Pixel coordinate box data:
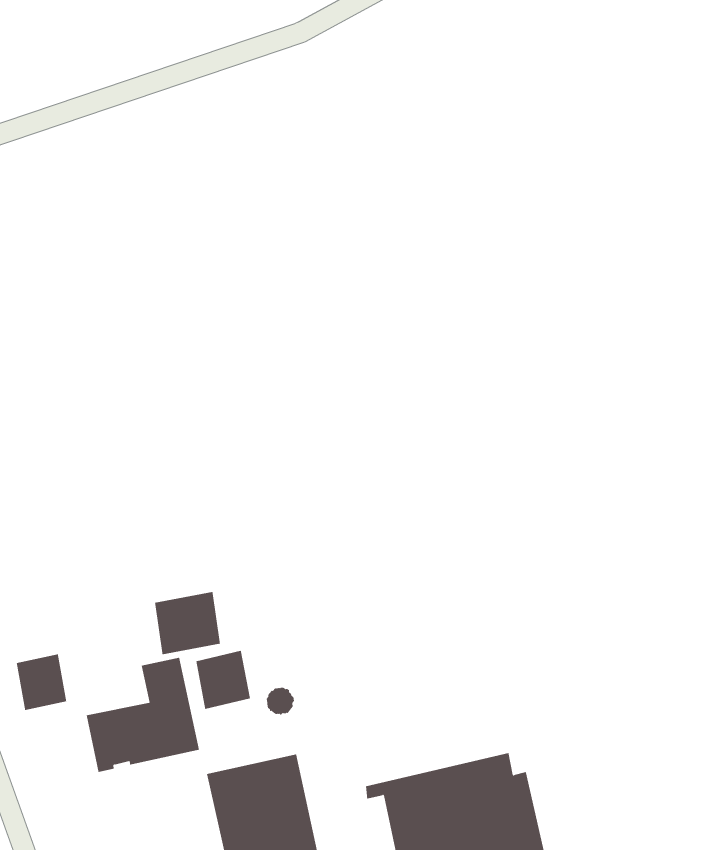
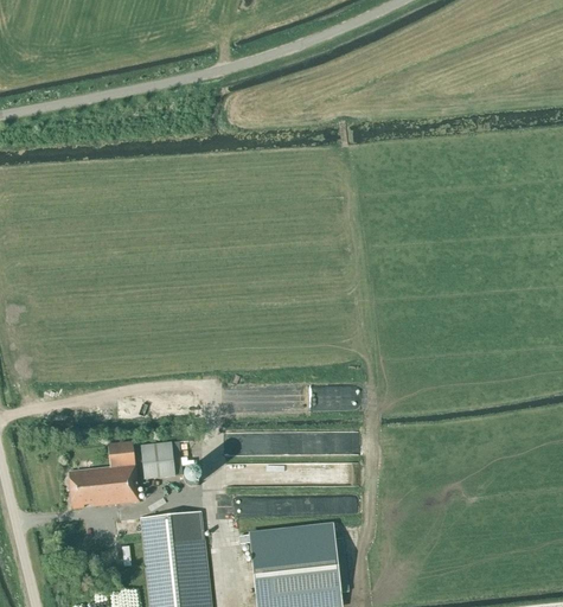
building: [155,591,220,655] -> none
building: [16,653,67,711] -> none

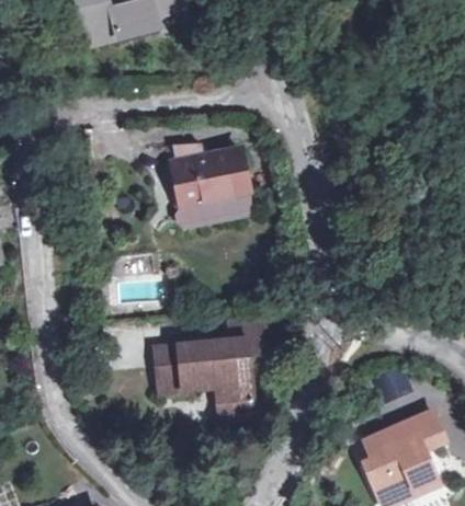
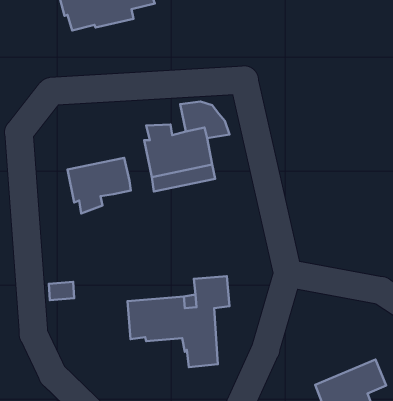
building: none -> [67,158,131,214]

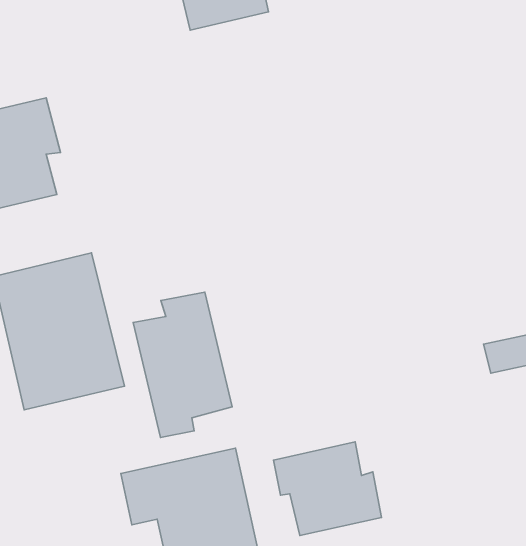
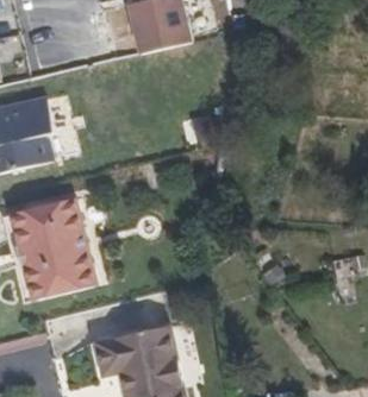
building: [133,292,232,438] -> none
building: [274,442,382,536] -> none

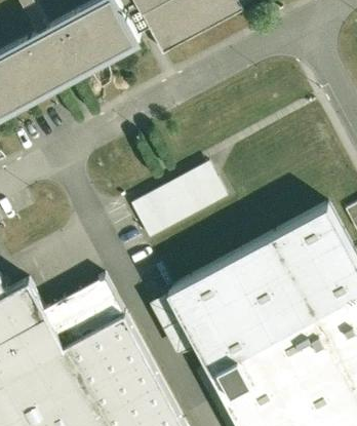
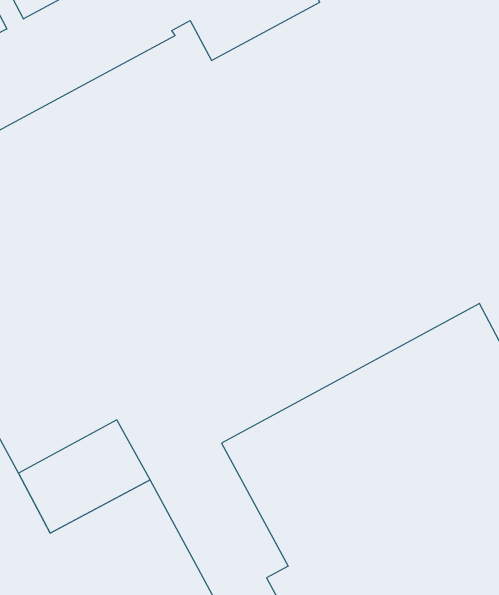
building: [131,161,228,237] -> none

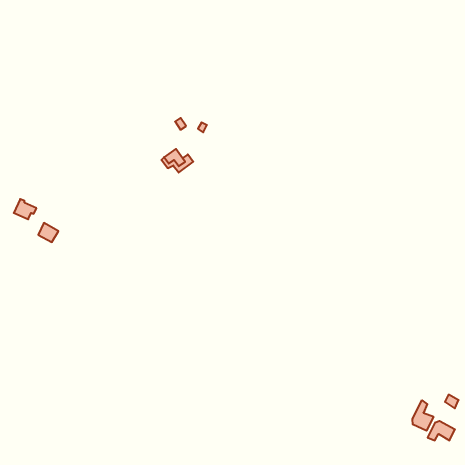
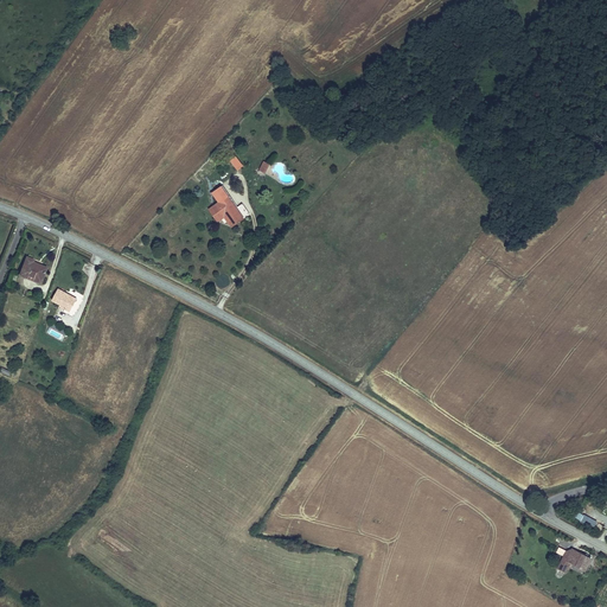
building: [413,400,433,431] -> none

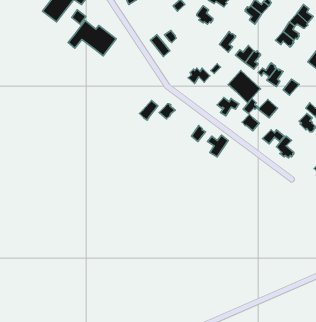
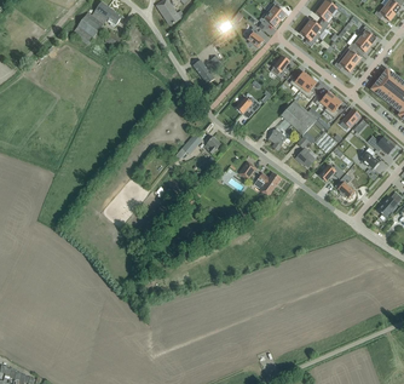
building: [68,20,116,56] -> none

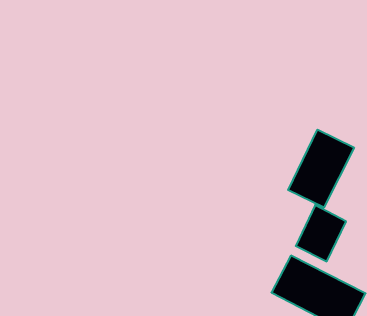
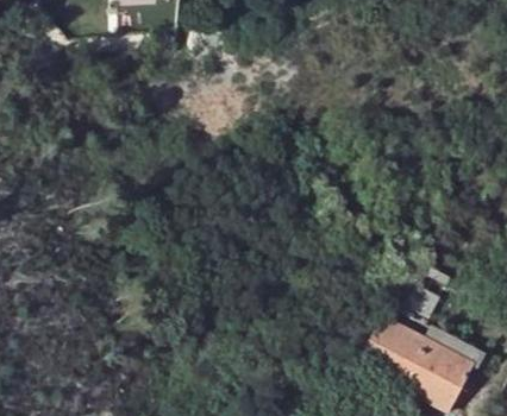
building: [288,130,354,207] -> none

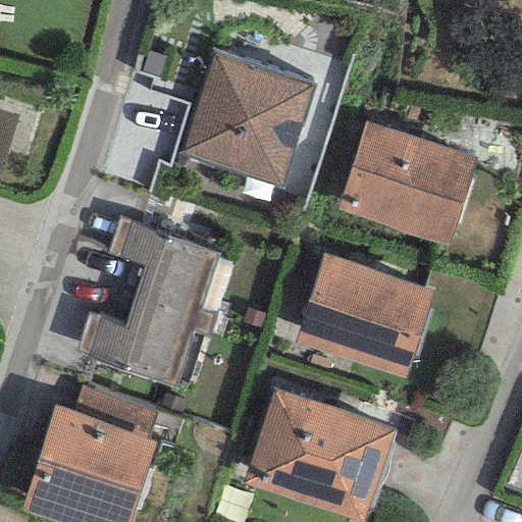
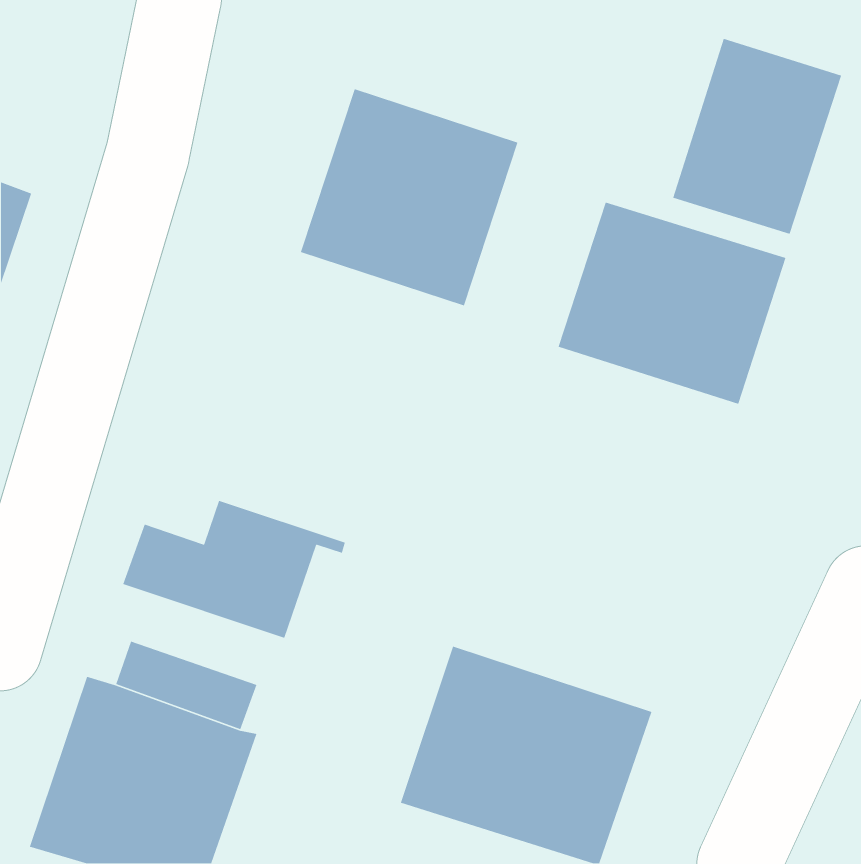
building: none -> [672,38,842,235]
building: [108,218,219,326] -> none
building: [297,254,436,378] -> none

## YOUR ASSIGNMENT
Word for word, set down the lines from the line with "building: [131,161,228,237] -> none" through the last line of the entries, and nothing else; the pictures stay out.

## WRITTEN SOLUTION
building: [131,161,228,237] -> none

building: [413,400,433,431] -> none

building: [68,20,116,56] -> none

building: [288,130,354,207] -> none

building: none -> [672,38,842,235]
building: [108,218,219,326] -> none
building: [297,254,436,378] -> none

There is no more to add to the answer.